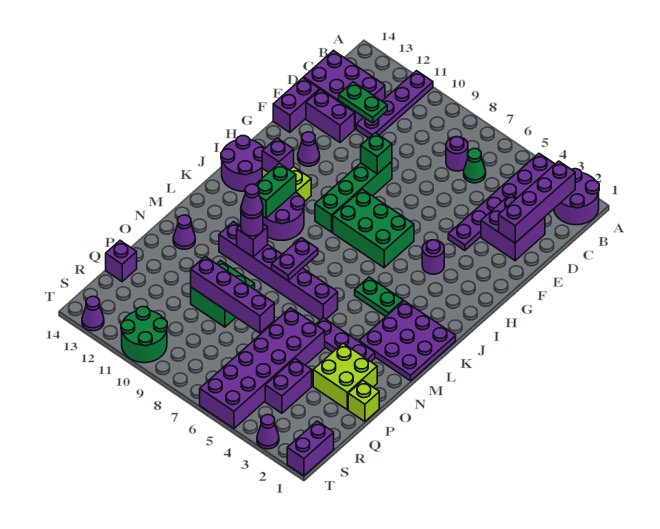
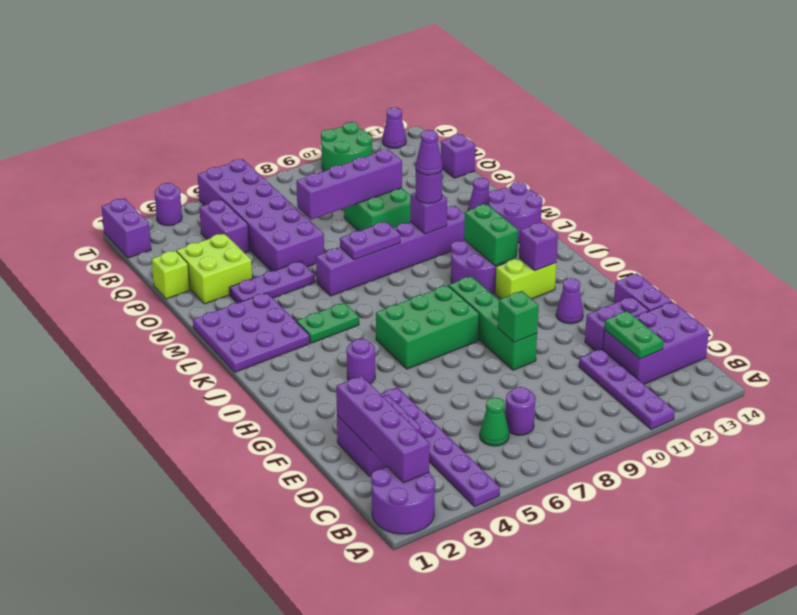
green plate D11:D12 level 2 -> green plate C12:D12 level 2
purple round brick I13:J14 level 1 -> purple round brick L13:M14 level 1
purple plate L8:M8 level 2 -> purple plate M7:M8 level 2
purple cone T3 level 1 -> purple round brick T3 level 1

□ □ □

▸ Required work:
All lines in the data that contain the word "round" should be copied.

▸ Answer to the problem:
purple round brick I13:J14 level 1 -> purple round brick L13:M14 level 1
purple cone T3 level 1 -> purple round brick T3 level 1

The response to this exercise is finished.